**AIM OF THE EXERCISE**
Reproduce the listing verbatim.

**INFORMATION SUPPLIED**

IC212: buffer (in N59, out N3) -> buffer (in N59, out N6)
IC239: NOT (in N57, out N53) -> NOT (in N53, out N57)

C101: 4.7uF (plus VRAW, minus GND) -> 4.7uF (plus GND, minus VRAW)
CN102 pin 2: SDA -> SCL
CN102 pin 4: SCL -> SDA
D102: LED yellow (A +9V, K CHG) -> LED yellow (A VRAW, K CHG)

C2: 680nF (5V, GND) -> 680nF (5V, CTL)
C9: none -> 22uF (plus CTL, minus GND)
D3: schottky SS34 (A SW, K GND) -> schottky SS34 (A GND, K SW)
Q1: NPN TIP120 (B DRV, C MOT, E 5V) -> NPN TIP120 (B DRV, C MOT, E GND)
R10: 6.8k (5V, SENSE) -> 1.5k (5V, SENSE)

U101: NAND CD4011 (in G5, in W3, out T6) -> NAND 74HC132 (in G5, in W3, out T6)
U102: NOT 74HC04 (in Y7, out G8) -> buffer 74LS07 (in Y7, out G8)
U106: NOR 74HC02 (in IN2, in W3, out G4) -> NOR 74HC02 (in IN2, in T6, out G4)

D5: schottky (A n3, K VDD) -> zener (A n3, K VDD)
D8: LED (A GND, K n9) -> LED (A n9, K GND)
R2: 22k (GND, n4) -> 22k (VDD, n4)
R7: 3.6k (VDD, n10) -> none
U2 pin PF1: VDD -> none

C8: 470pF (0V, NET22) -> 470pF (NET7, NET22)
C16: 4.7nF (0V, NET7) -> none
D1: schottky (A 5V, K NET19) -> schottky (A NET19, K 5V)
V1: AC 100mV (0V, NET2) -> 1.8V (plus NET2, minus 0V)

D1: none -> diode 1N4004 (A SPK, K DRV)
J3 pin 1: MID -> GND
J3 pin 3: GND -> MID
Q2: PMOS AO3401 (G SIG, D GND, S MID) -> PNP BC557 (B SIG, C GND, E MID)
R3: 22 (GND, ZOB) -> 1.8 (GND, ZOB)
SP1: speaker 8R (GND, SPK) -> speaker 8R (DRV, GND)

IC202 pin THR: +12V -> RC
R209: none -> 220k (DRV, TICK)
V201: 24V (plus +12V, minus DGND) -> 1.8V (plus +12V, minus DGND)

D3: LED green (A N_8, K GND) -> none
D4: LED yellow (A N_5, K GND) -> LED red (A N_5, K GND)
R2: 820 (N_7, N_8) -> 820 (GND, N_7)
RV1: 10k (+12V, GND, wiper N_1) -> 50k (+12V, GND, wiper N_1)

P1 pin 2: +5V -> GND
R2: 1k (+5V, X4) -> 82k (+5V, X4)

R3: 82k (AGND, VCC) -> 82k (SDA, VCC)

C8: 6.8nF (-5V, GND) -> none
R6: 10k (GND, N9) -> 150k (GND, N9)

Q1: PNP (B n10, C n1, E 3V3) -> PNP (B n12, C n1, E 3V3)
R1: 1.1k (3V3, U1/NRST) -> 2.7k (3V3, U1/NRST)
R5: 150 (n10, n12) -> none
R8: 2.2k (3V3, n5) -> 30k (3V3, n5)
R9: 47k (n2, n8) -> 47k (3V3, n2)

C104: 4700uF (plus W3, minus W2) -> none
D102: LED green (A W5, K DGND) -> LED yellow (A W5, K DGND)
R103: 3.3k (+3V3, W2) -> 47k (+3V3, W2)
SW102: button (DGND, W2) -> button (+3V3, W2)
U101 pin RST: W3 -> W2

**TASK ANSWER**
IC212: buffer (in N59, out N3) -> buffer (in N59, out N6)
IC239: NOT (in N57, out N53) -> NOT (in N53, out N57)

C101: 4.7uF (plus VRAW, minus GND) -> 4.7uF (plus GND, minus VRAW)
CN102 pin 2: SDA -> SCL
CN102 pin 4: SCL -> SDA
D102: LED yellow (A +9V, K CHG) -> LED yellow (A VRAW, K CHG)

C2: 680nF (5V, GND) -> 680nF (5V, CTL)
C9: none -> 22uF (plus CTL, minus GND)
D3: schottky SS34 (A SW, K GND) -> schottky SS34 (A GND, K SW)
Q1: NPN TIP120 (B DRV, C MOT, E 5V) -> NPN TIP120 (B DRV, C MOT, E GND)
R10: 6.8k (5V, SENSE) -> 1.5k (5V, SENSE)

U101: NAND CD4011 (in G5, in W3, out T6) -> NAND 74HC132 (in G5, in W3, out T6)
U102: NOT 74HC04 (in Y7, out G8) -> buffer 74LS07 (in Y7, out G8)
U106: NOR 74HC02 (in IN2, in W3, out G4) -> NOR 74HC02 (in IN2, in T6, out G4)

D5: schottky (A n3, K VDD) -> zener (A n3, K VDD)
D8: LED (A GND, K n9) -> LED (A n9, K GND)
R2: 22k (GND, n4) -> 22k (VDD, n4)
R7: 3.6k (VDD, n10) -> none
U2 pin PF1: VDD -> none

C8: 470pF (0V, NET22) -> 470pF (NET7, NET22)
C16: 4.7nF (0V, NET7) -> none
D1: schottky (A 5V, K NET19) -> schottky (A NET19, K 5V)
V1: AC 100mV (0V, NET2) -> 1.8V (plus NET2, minus 0V)

D1: none -> diode 1N4004 (A SPK, K DRV)
J3 pin 1: MID -> GND
J3 pin 3: GND -> MID
Q2: PMOS AO3401 (G SIG, D GND, S MID) -> PNP BC557 (B SIG, C GND, E MID)
R3: 22 (GND, ZOB) -> 1.8 (GND, ZOB)
SP1: speaker 8R (GND, SPK) -> speaker 8R (DRV, GND)

IC202 pin THR: +12V -> RC
R209: none -> 220k (DRV, TICK)
V201: 24V (plus +12V, minus DGND) -> 1.8V (plus +12V, minus DGND)

D3: LED green (A N_8, K GND) -> none
D4: LED yellow (A N_5, K GND) -> LED red (A N_5, K GND)
R2: 820 (N_7, N_8) -> 820 (GND, N_7)
RV1: 10k (+12V, GND, wiper N_1) -> 50k (+12V, GND, wiper N_1)

P1 pin 2: +5V -> GND
R2: 1k (+5V, X4) -> 82k (+5V, X4)

R3: 82k (AGND, VCC) -> 82k (SDA, VCC)

C8: 6.8nF (-5V, GND) -> none
R6: 10k (GND, N9) -> 150k (GND, N9)

Q1: PNP (B n10, C n1, E 3V3) -> PNP (B n12, C n1, E 3V3)
R1: 1.1k (3V3, U1/NRST) -> 2.7k (3V3, U1/NRST)
R5: 150 (n10, n12) -> none
R8: 2.2k (3V3, n5) -> 30k (3V3, n5)
R9: 47k (n2, n8) -> 47k (3V3, n2)

C104: 4700uF (plus W3, minus W2) -> none
D102: LED green (A W5, K DGND) -> LED yellow (A W5, K DGND)
R103: 3.3k (+3V3, W2) -> 47k (+3V3, W2)
SW102: button (DGND, W2) -> button (+3V3, W2)
U101 pin RST: W3 -> W2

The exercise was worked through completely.